[TASK GOAL]
From the line containing "blue mouse [99,491,192,546]" to the last line below, retype everything word for word.

Top of SUPPLIED INFORMATION

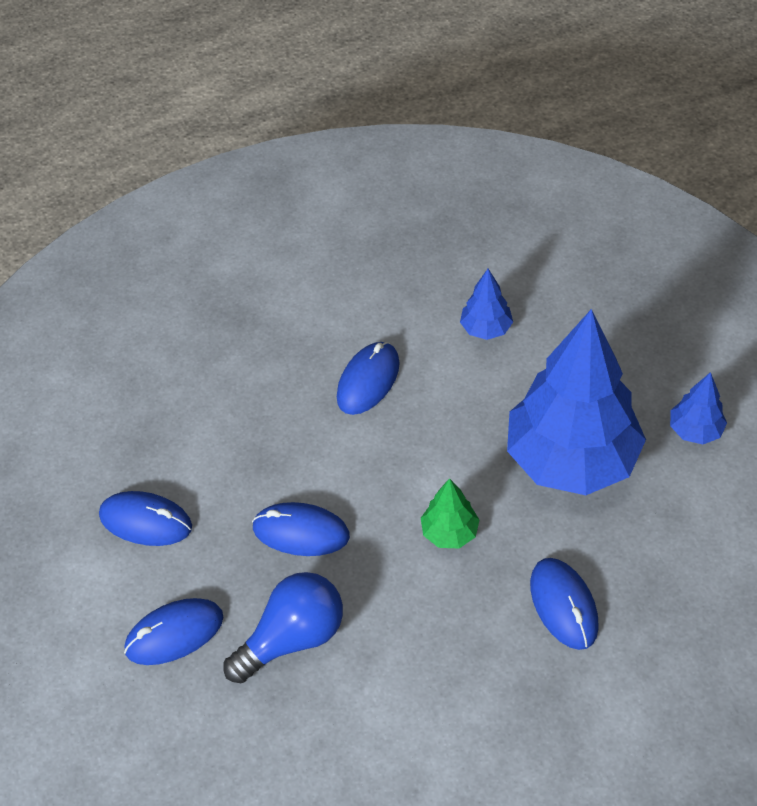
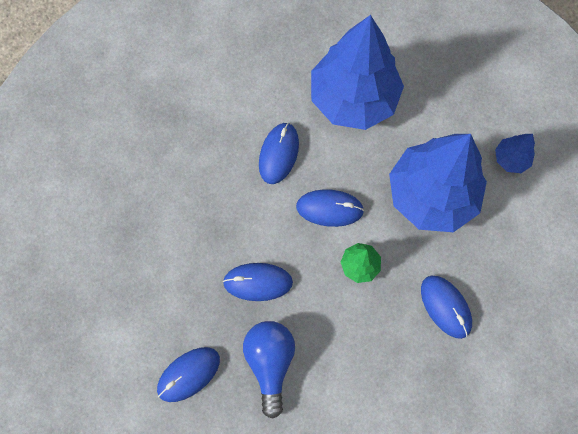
camera: 15 degrees left, 20 degrees up
blue mouse [99,491,192,546] -> blue mouse moved to [296,189,364,227]
blue light bulb [224,572,343,683] -> blue light bulb turned 45 degrees counterclockwise [243,321,295,418]
blue tree [460,269,513,340] -> blue tree [311,15,404,130], size x2.39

Bottom of SUPPLIED INFORMATION

[SOLVED PROBLEM]
blue mouse [99,491,192,546] -> blue mouse moved to [296,189,364,227]
blue light bulb [224,572,343,683] -> blue light bulb turned 45 degrees counterclockwise [243,321,295,418]
blue tree [460,269,513,340] -> blue tree [311,15,404,130], size x2.39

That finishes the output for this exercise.